WORK TASK:
If a line of the data below holds the string "plus", copy it.

EXCERPTED DATA:
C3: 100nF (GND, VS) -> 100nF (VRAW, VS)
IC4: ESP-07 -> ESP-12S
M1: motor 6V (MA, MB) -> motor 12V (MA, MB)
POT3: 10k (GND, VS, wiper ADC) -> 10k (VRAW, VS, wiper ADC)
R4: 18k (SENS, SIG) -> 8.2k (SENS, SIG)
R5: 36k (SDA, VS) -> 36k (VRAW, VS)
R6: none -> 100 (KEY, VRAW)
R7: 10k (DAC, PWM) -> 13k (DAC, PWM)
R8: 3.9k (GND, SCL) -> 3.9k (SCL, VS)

---

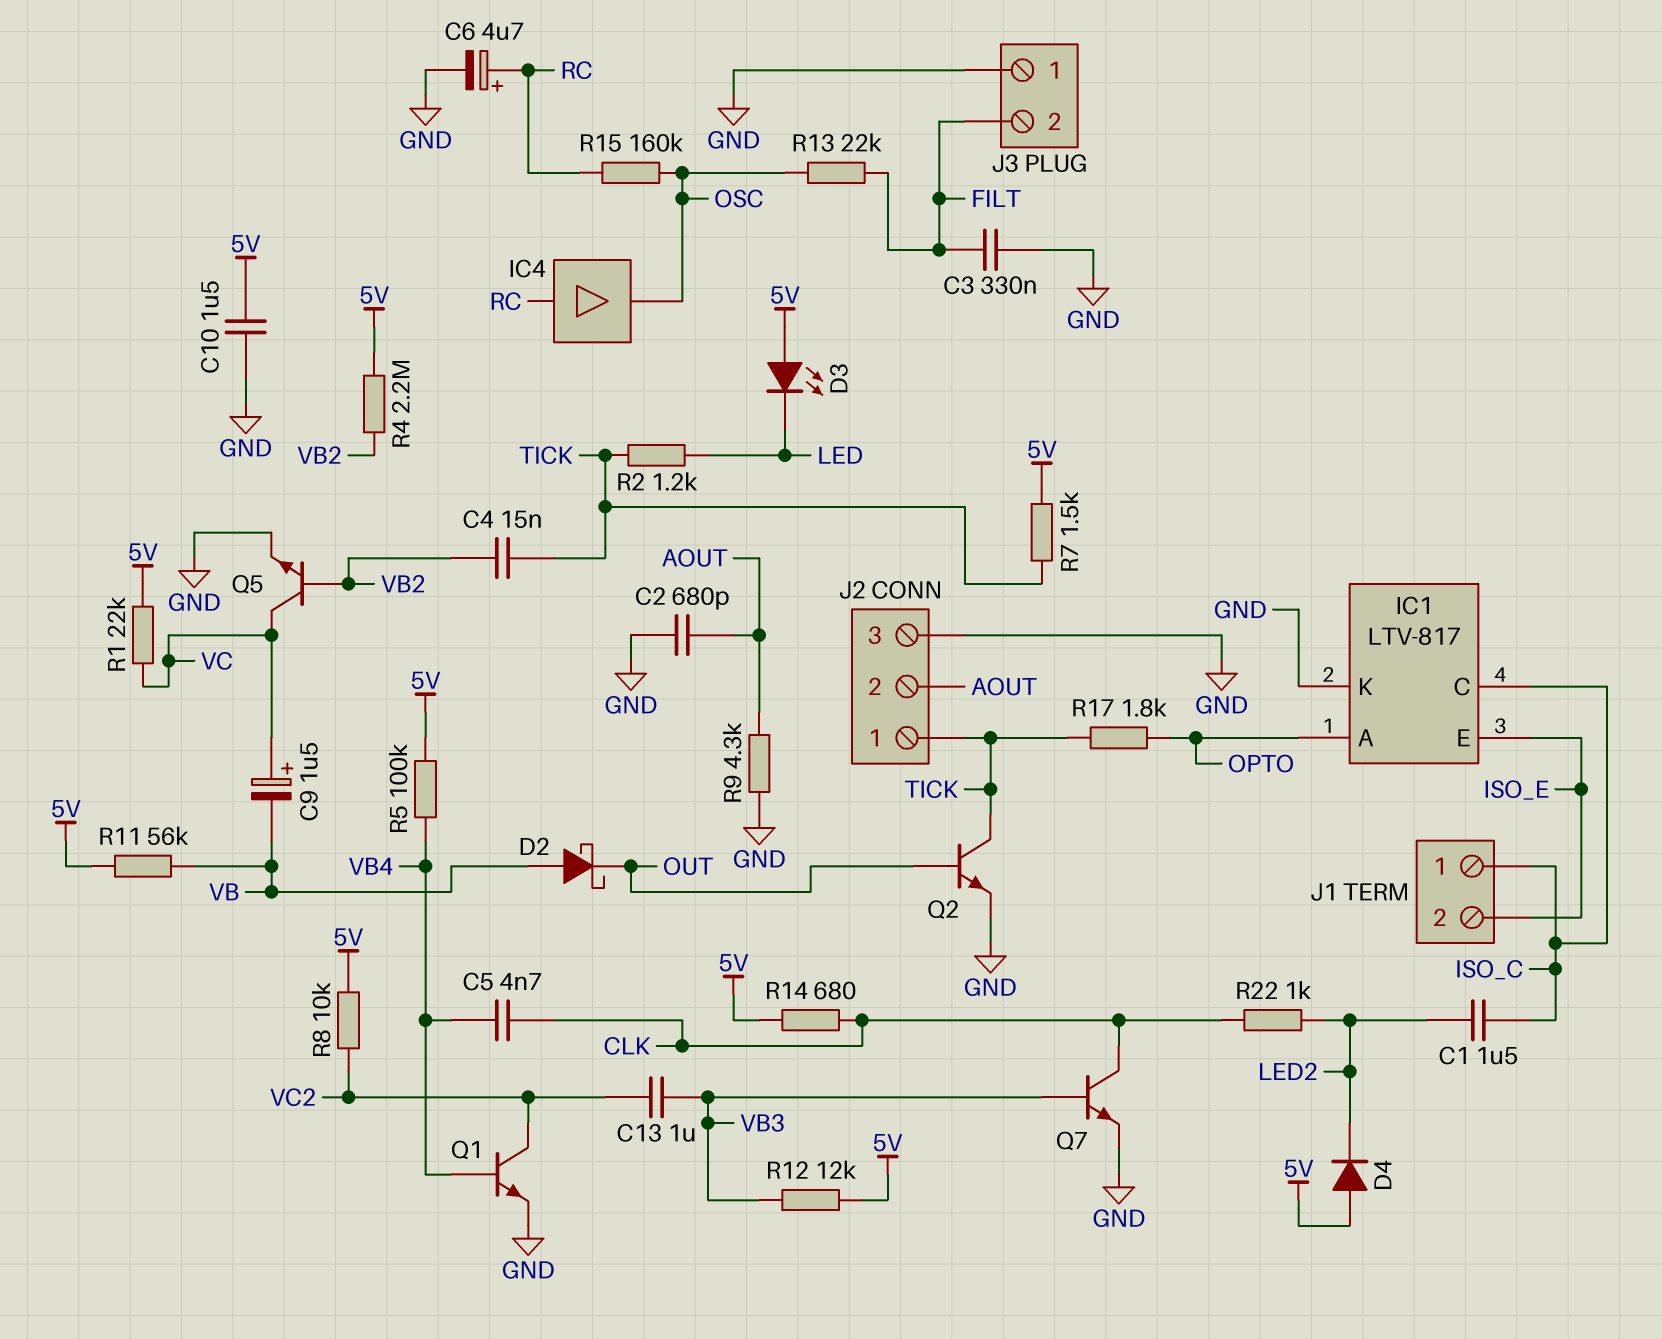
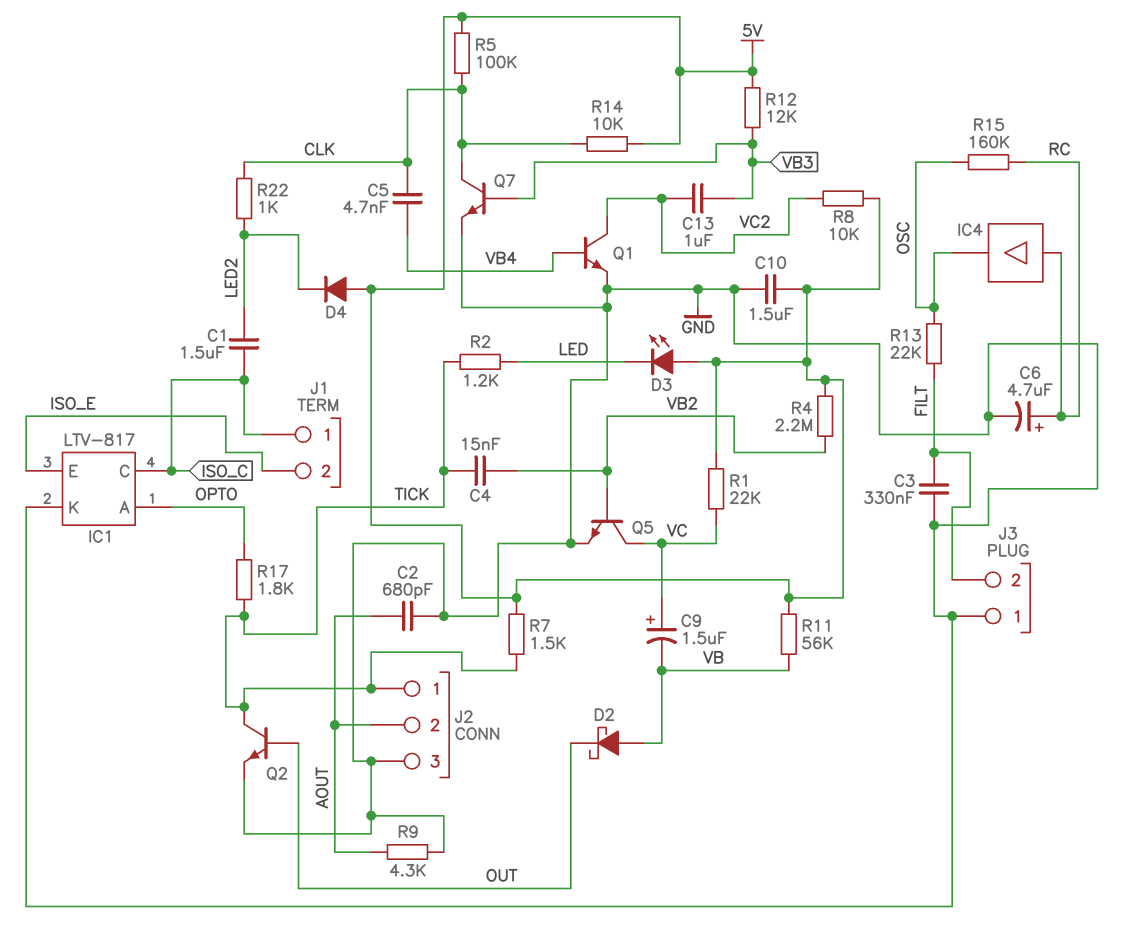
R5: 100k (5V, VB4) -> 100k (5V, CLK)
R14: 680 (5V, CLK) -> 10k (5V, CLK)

--

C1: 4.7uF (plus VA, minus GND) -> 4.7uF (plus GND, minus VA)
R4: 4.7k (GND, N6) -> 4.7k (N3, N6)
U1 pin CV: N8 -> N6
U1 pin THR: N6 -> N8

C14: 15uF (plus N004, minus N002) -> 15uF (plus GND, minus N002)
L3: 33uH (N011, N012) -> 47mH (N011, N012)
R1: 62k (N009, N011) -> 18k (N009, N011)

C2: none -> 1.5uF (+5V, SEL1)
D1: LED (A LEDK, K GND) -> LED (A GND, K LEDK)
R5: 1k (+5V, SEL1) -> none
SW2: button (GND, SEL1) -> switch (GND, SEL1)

TASK ANSWER:
C1: 4.7uF (plus VA, minus GND) -> 4.7uF (plus GND, minus VA)
C14: 15uF (plus N004, minus N002) -> 15uF (plus GND, minus N002)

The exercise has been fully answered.